##### Source data #####

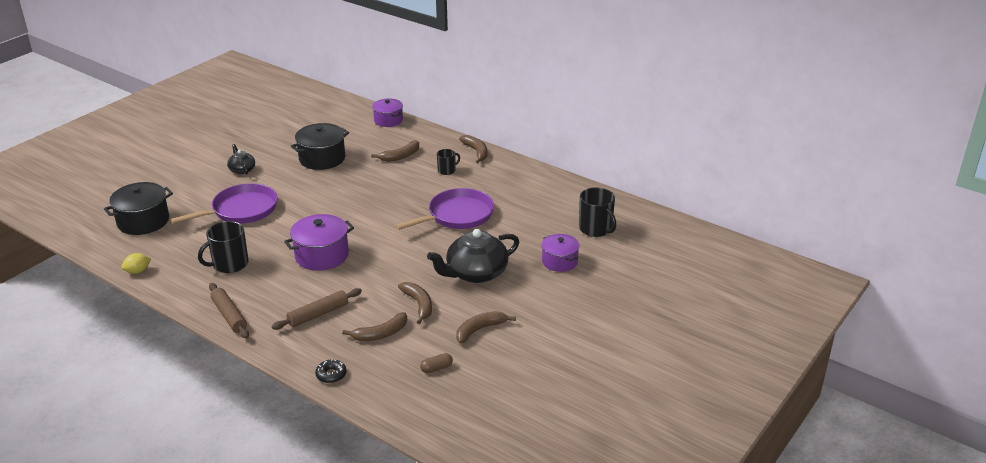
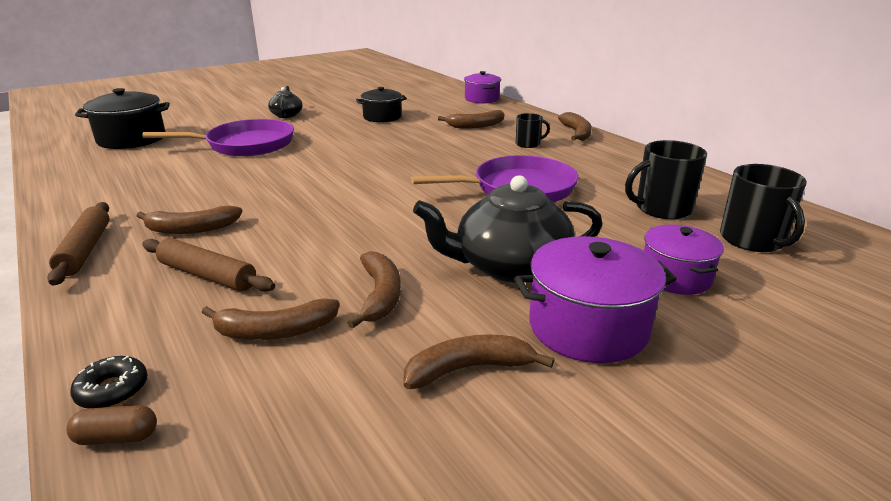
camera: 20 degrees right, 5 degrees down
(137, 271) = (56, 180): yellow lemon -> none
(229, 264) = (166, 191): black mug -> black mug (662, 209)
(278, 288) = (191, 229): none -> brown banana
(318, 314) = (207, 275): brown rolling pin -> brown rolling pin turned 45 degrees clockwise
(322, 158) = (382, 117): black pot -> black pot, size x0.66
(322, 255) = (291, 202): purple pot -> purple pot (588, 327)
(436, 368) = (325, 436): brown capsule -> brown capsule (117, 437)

#####
##### Source data #####

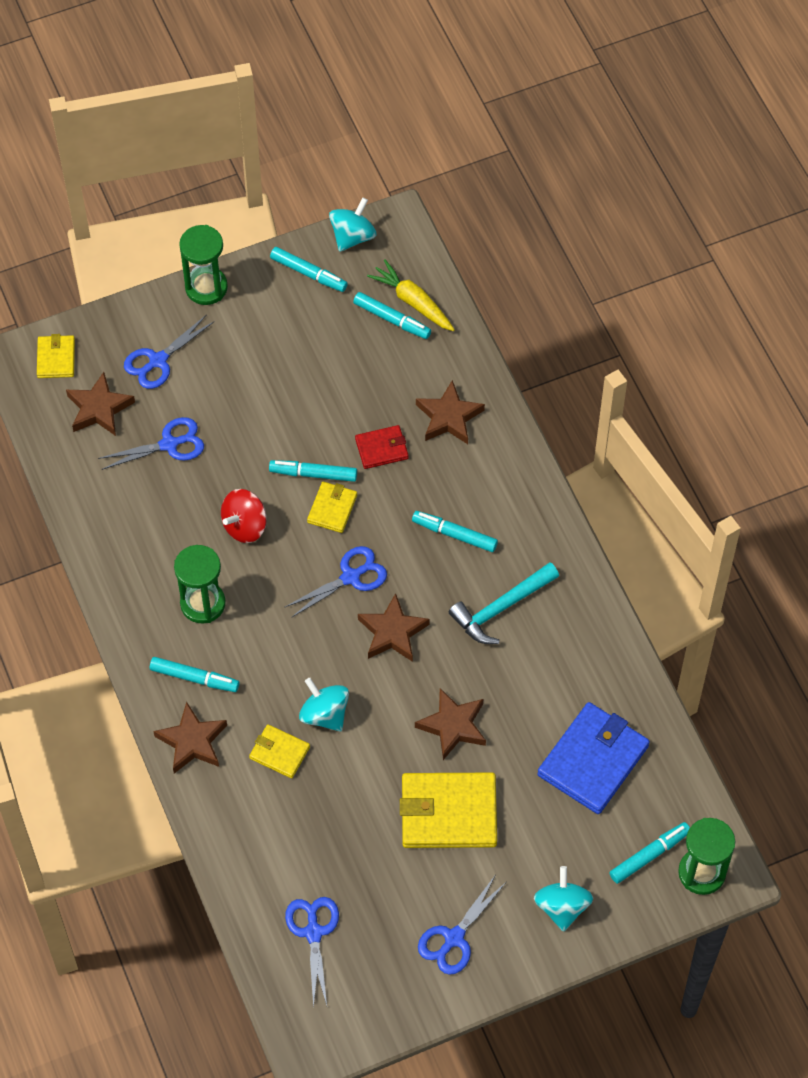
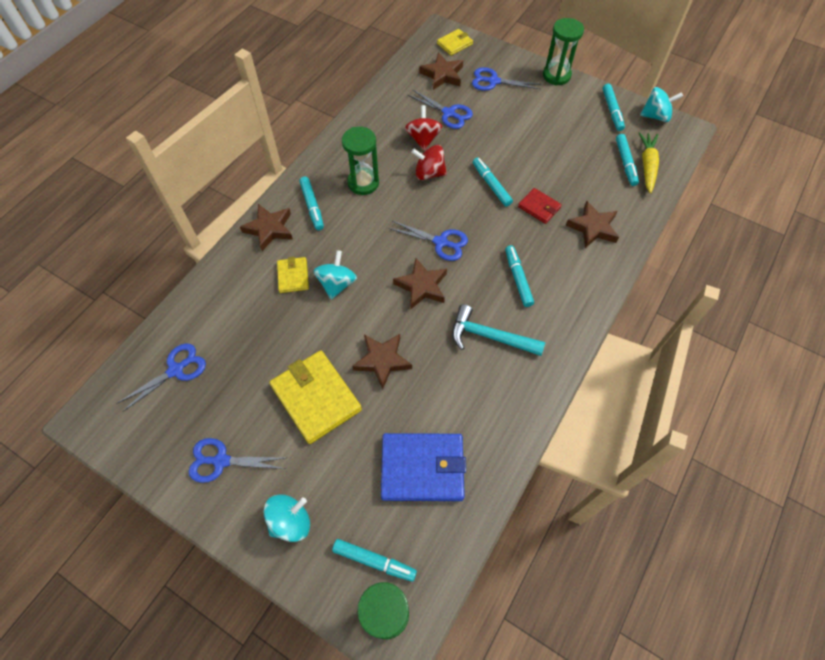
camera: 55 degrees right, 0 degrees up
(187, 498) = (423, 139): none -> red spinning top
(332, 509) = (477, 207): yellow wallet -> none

#####

• To do
Using the data above, tally the lines that contain the string "degrees" and state only the result.

• Task output
3